## [GIVEN DATA]
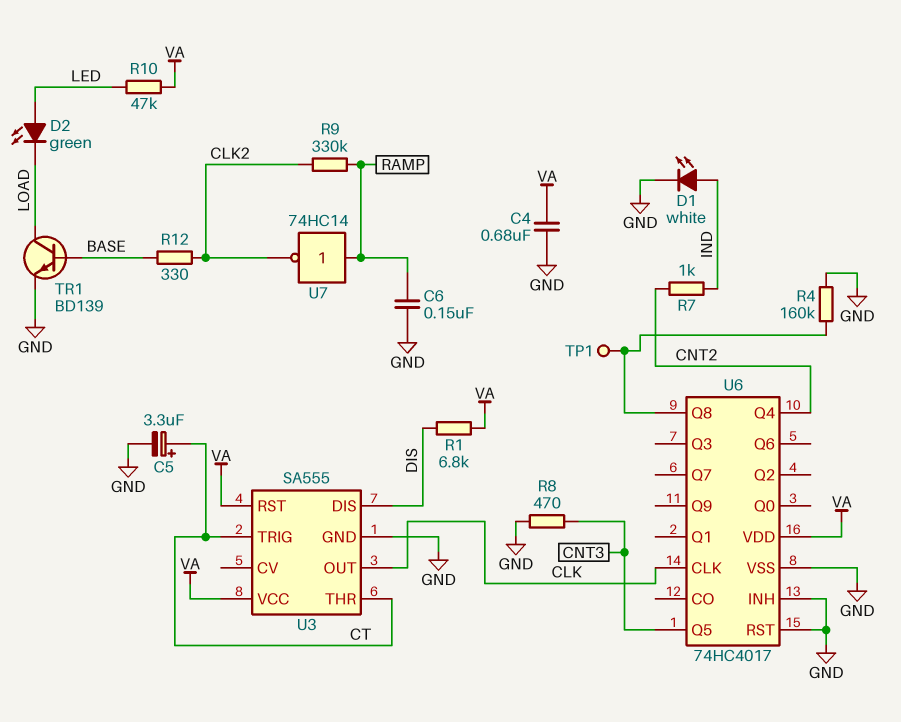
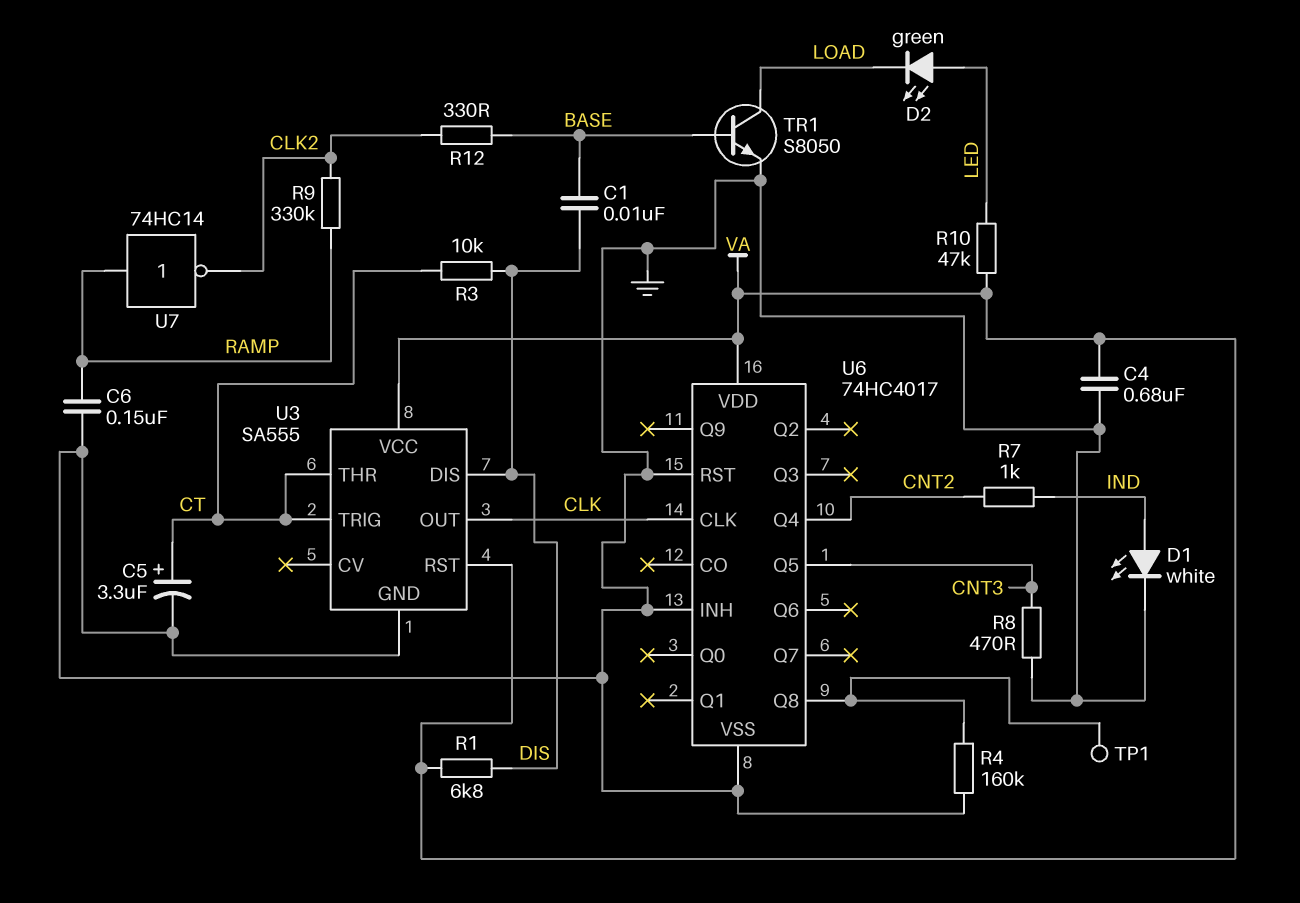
C1: none -> 10nF (BASE, DIS)
R3: none -> 10k (CT, DIS)
TR1: NPN BD139 (B BASE, C LOAD, E GND) -> NPN S8050 (B BASE, C LOAD, E GND)

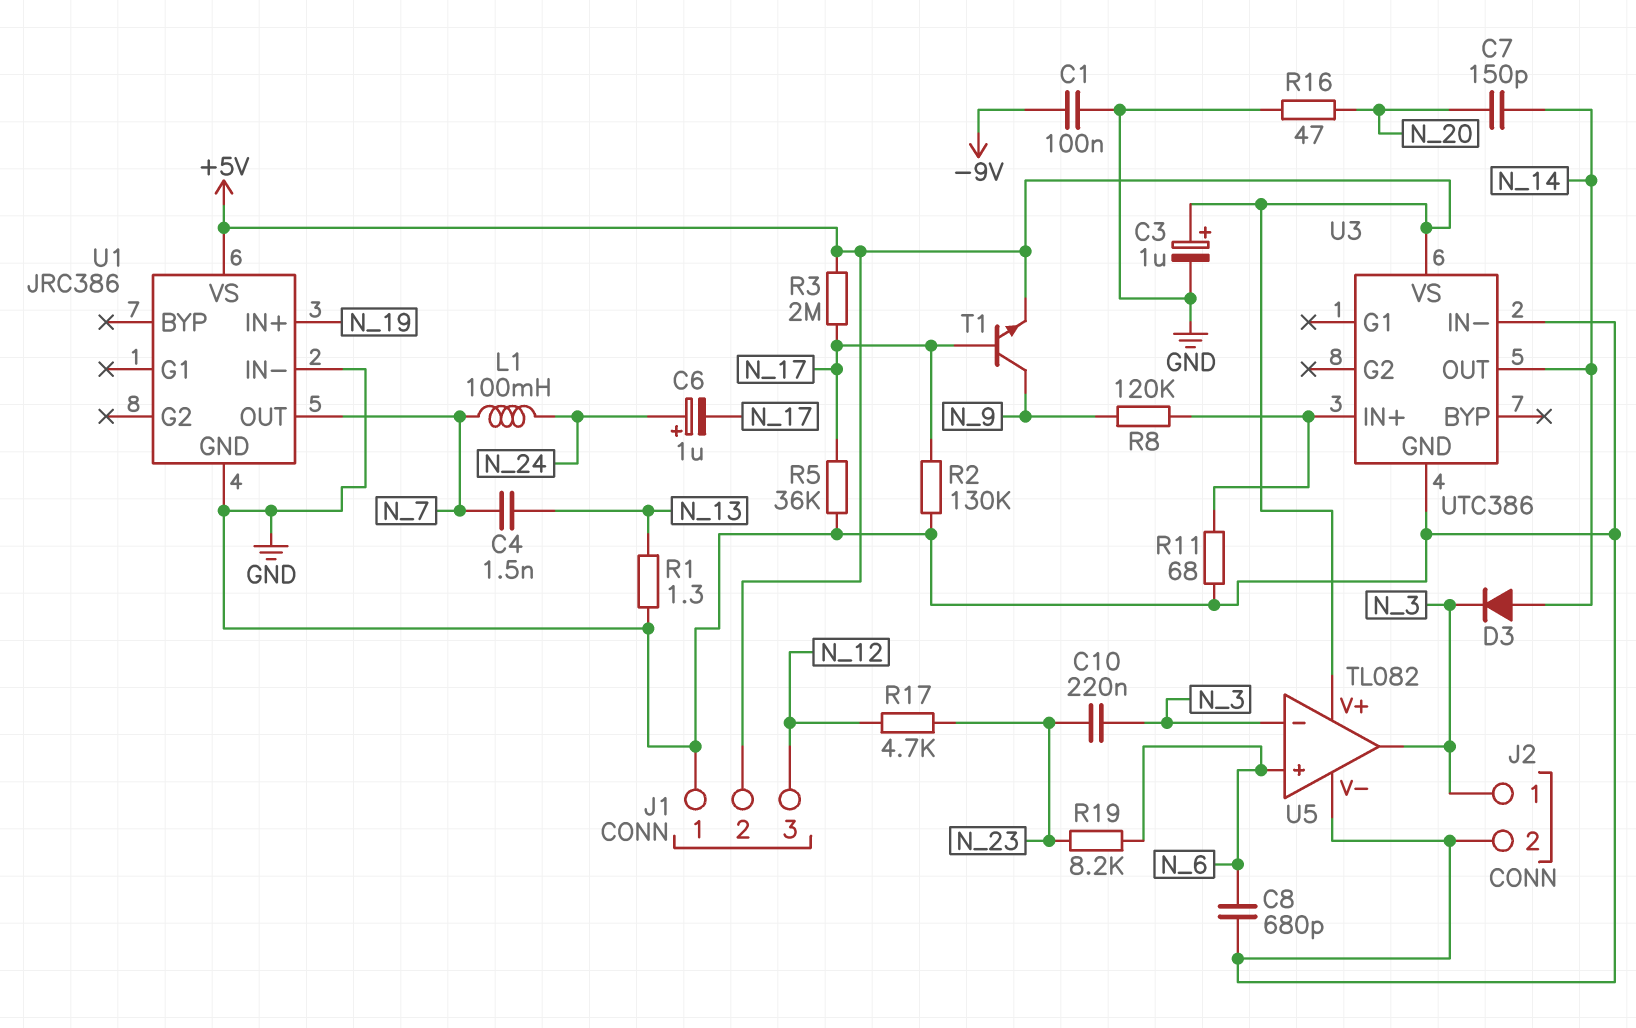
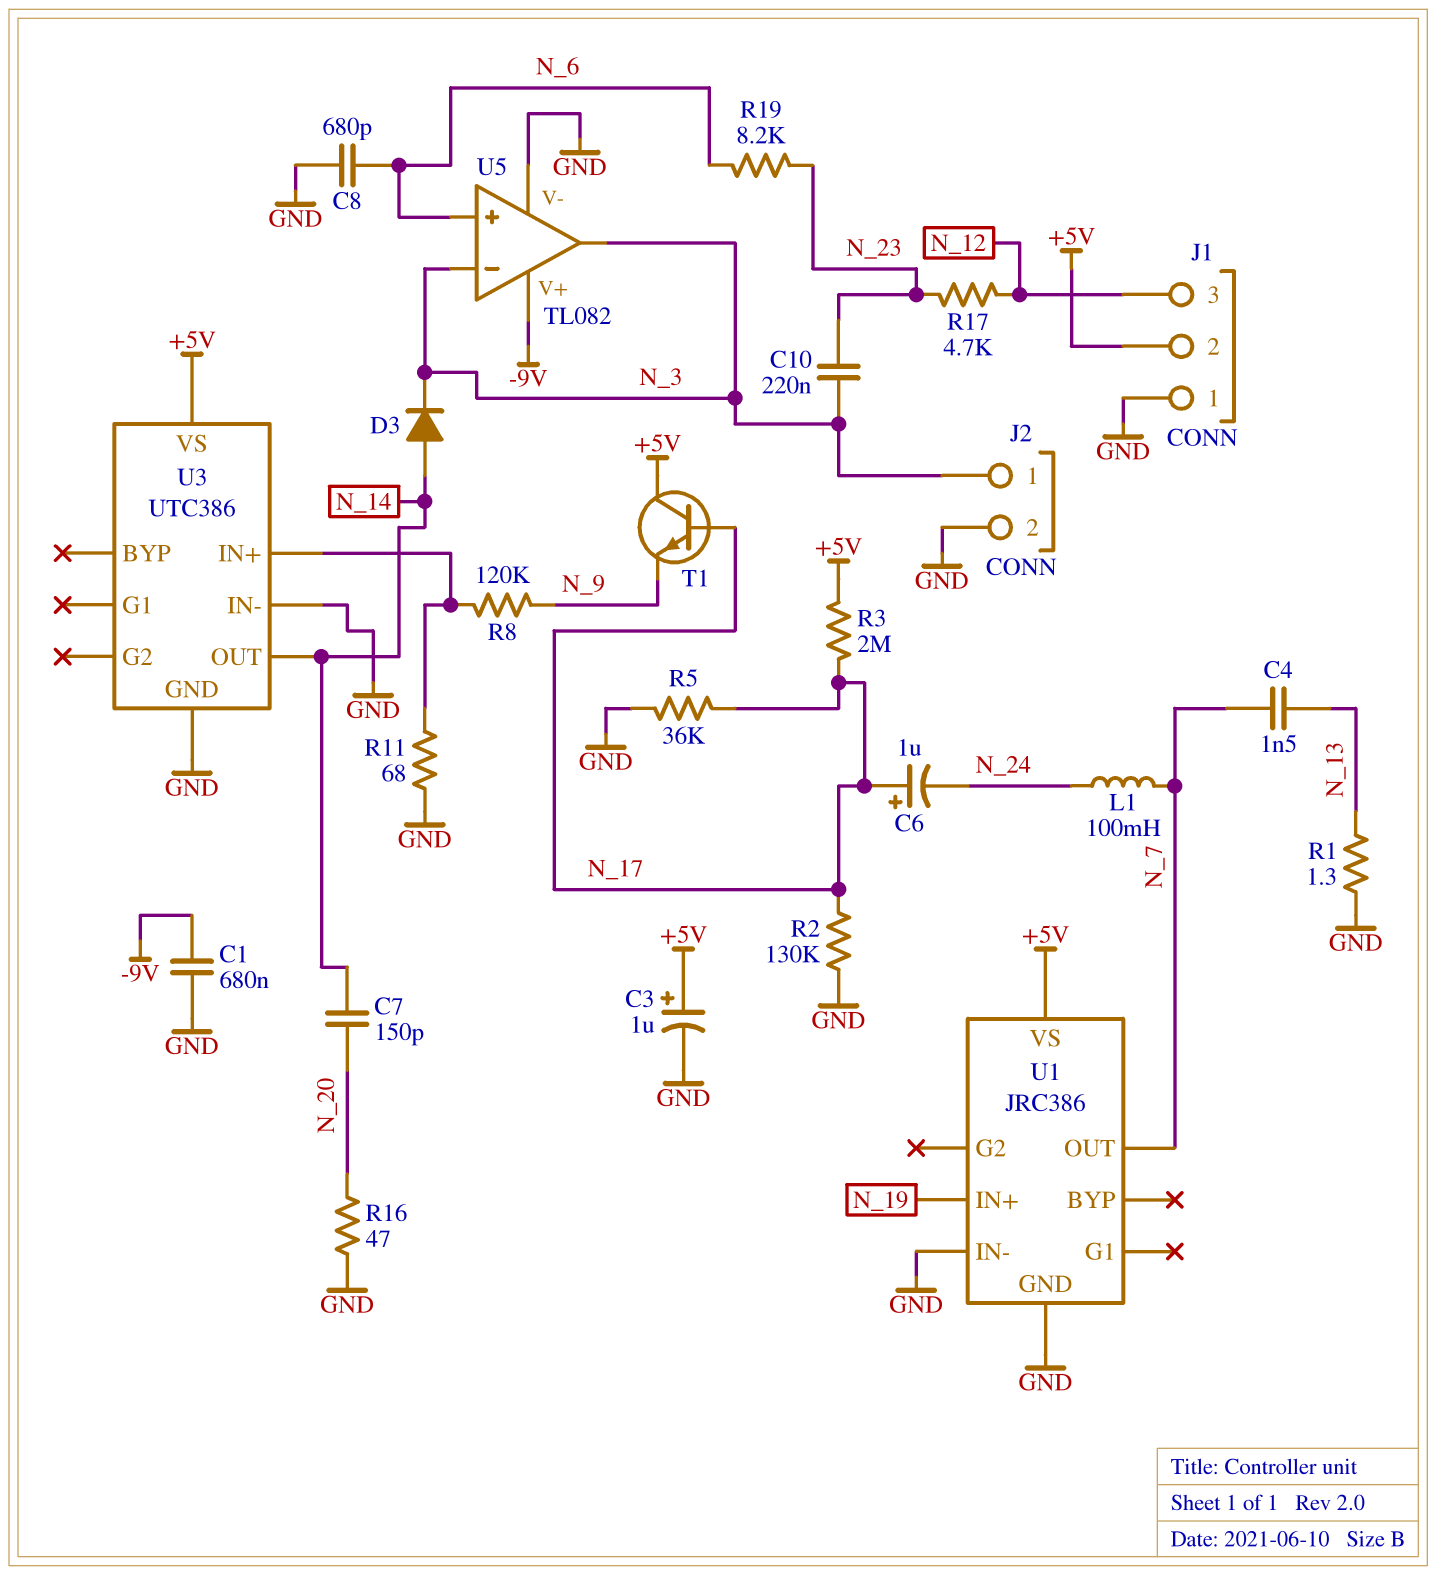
C1: 100nF (-9V, GND) -> 680nF (-9V, GND)
C6: 1uF (plus N_24, minus N_17) -> 1uF (plus N_17, minus N_24)
T1: NPN (B N_17, C N_9, E +5V) -> NPN (B N_17, C +5V, E N_9)
U5 pin V+: +5V -> -9V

## [TASK PROMPT]
Your answer should hold every line of the entries that contains the string "BASE".

## [TASK SOLUTION]
C1: none -> 10nF (BASE, DIS)
TR1: NPN BD139 (B BASE, C LOAD, E GND) -> NPN S8050 (B BASE, C LOAD, E GND)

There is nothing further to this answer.